__Your task__: Omit the images and retype the records verbatim.

───── Data

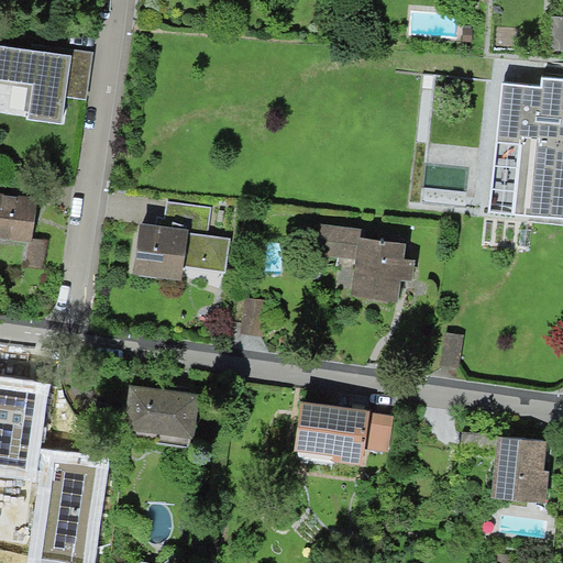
[(562,19),(553,19),(552,52),(562,52),(562,19)]
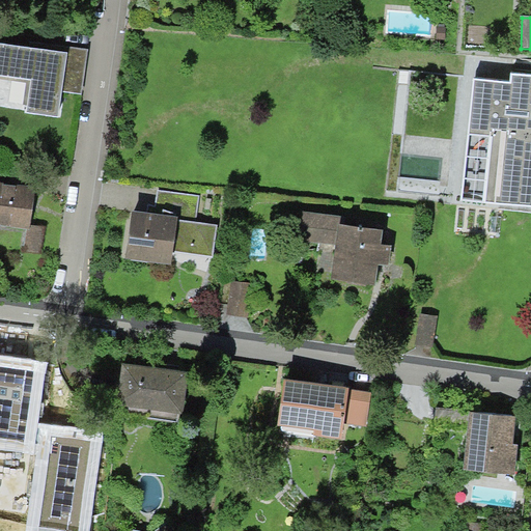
[(87,56),(0,46),(0,83),(33,87),(29,120),(64,124),(67,95),(83,98),(87,56)]
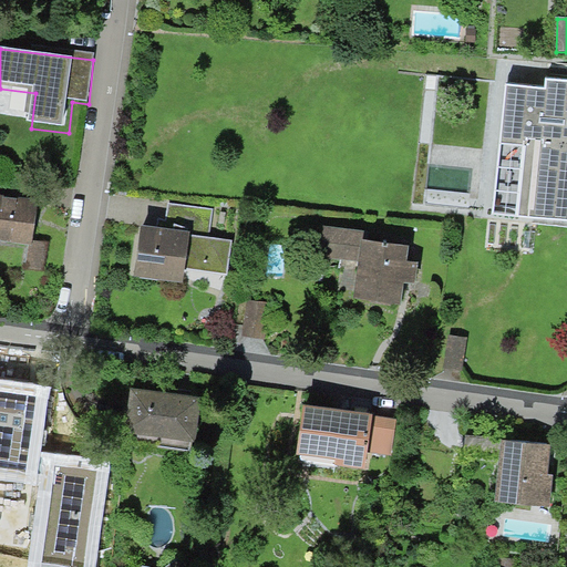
[(566,80),(546,79),(545,86),(506,83),(492,213),(566,219),(566,80)]
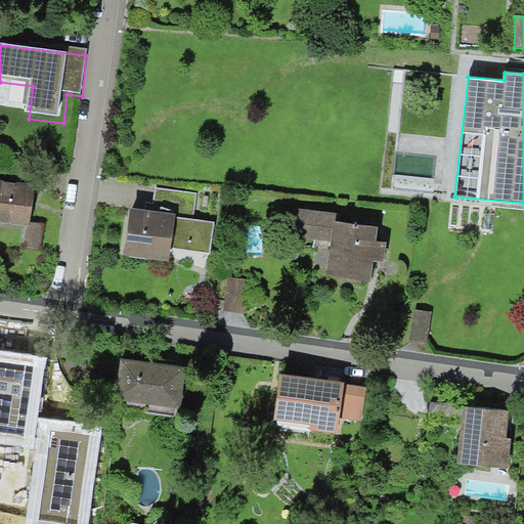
[(0,184),(0,225),(35,229),(39,188),(0,184)]
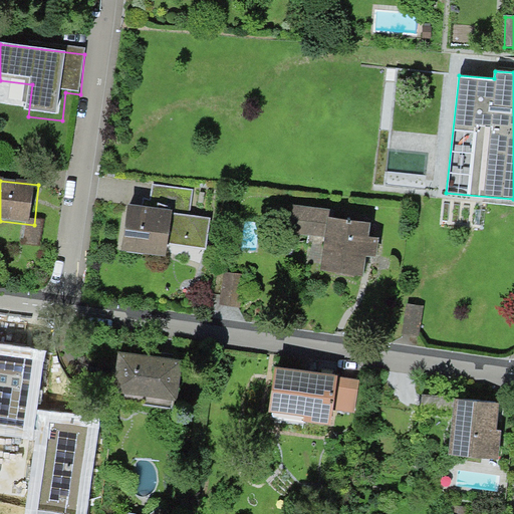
[(127,203),(121,251),(167,256),(168,244),(206,248),(210,217),(189,215),(192,188),(152,184),(150,198),(144,197),(143,205),(127,203)]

──────────

__Solved exercise__:
[(562,19),(553,19),(552,52),(562,52),(562,19)]
[(87,56),(0,46),(0,83),(33,87),(29,120),(64,124),(67,95),(83,98),(87,56)]
[(566,80),(546,79),(545,86),(506,83),(492,213),(566,219),(566,80)]
[(0,184),(0,225),(35,229),(39,188),(0,184)]
[(127,203),(121,251),(167,256),(168,244),(206,248),(210,217),(189,215),(192,188),(152,184),(150,198),(144,197),(143,205),(127,203)]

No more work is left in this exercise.